→ **WHAT YOU SHOULD DO**: Could you please output all of the data exactly, without the images?

+++ MATERIAL FOR THIS TASK

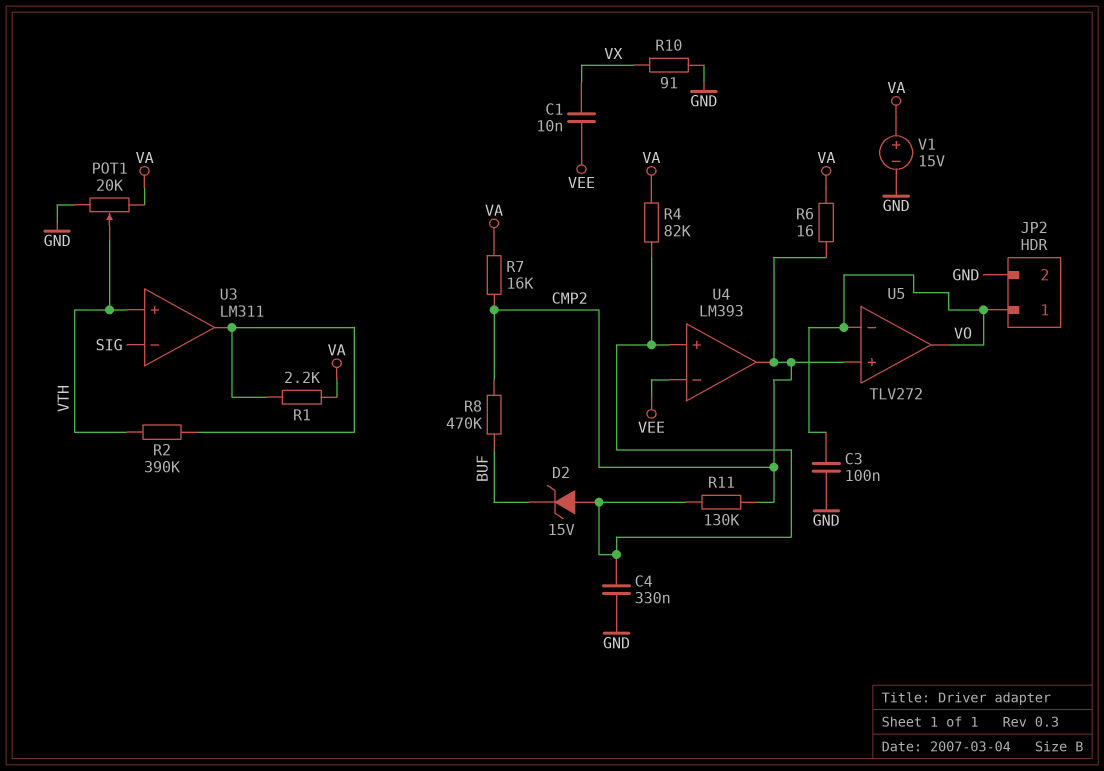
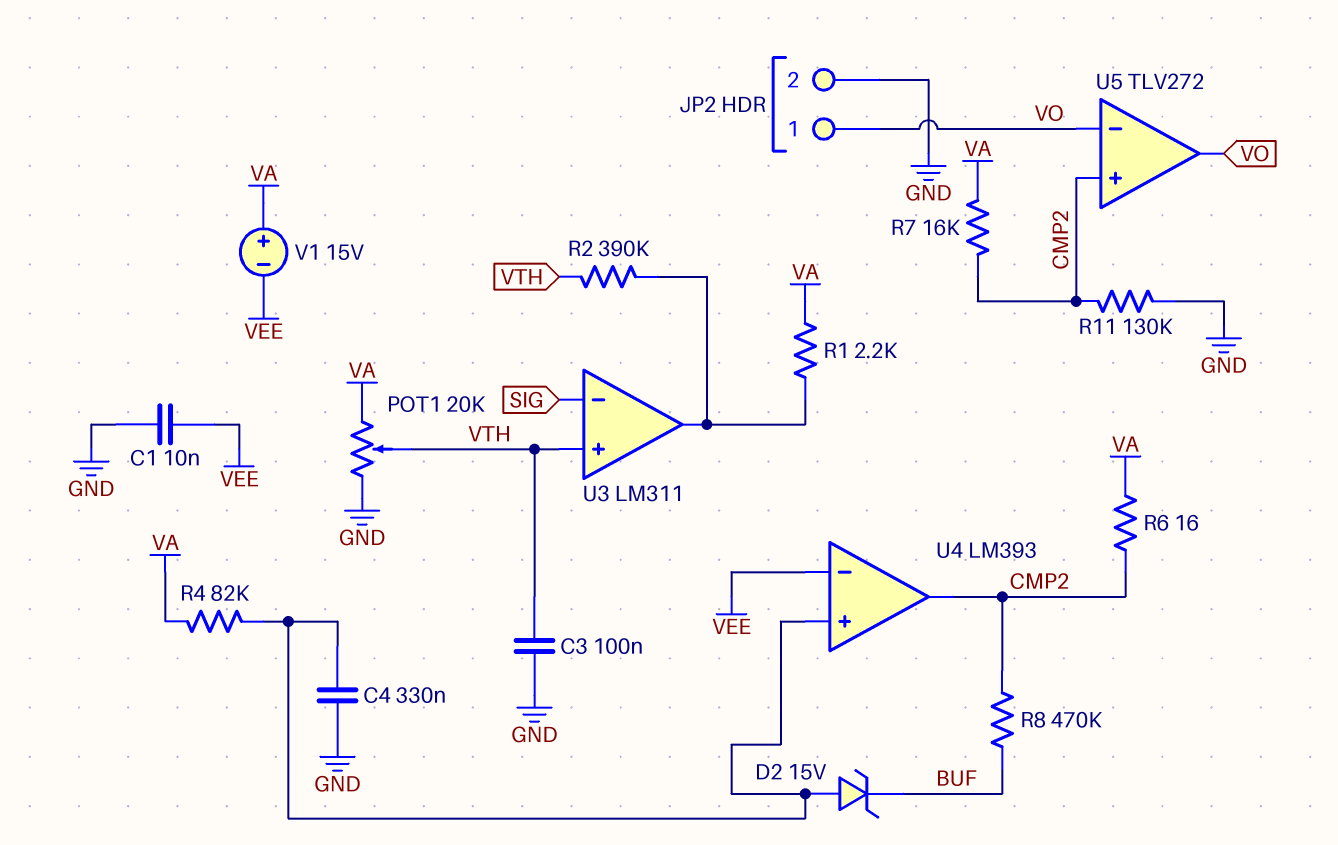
C1: 10nF (VEE, VX) -> 10nF (GND, VEE)
C3: 100nF (GND, VO) -> 100nF (GND, VTH)
R10: 91 (GND, VX) -> none
R11: 130k (CMP2, U4/in+) -> 130k (CMP2, GND)
V1: 15V (plus VA, minus GND) -> 15V (plus VA, minus VEE)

++++++

→ **EXERCISE SOLUTION**:
C1: 10nF (VEE, VX) -> 10nF (GND, VEE)
C3: 100nF (GND, VO) -> 100nF (GND, VTH)
R10: 91 (GND, VX) -> none
R11: 130k (CMP2, U4/in+) -> 130k (CMP2, GND)
V1: 15V (plus VA, minus GND) -> 15V (plus VA, minus VEE)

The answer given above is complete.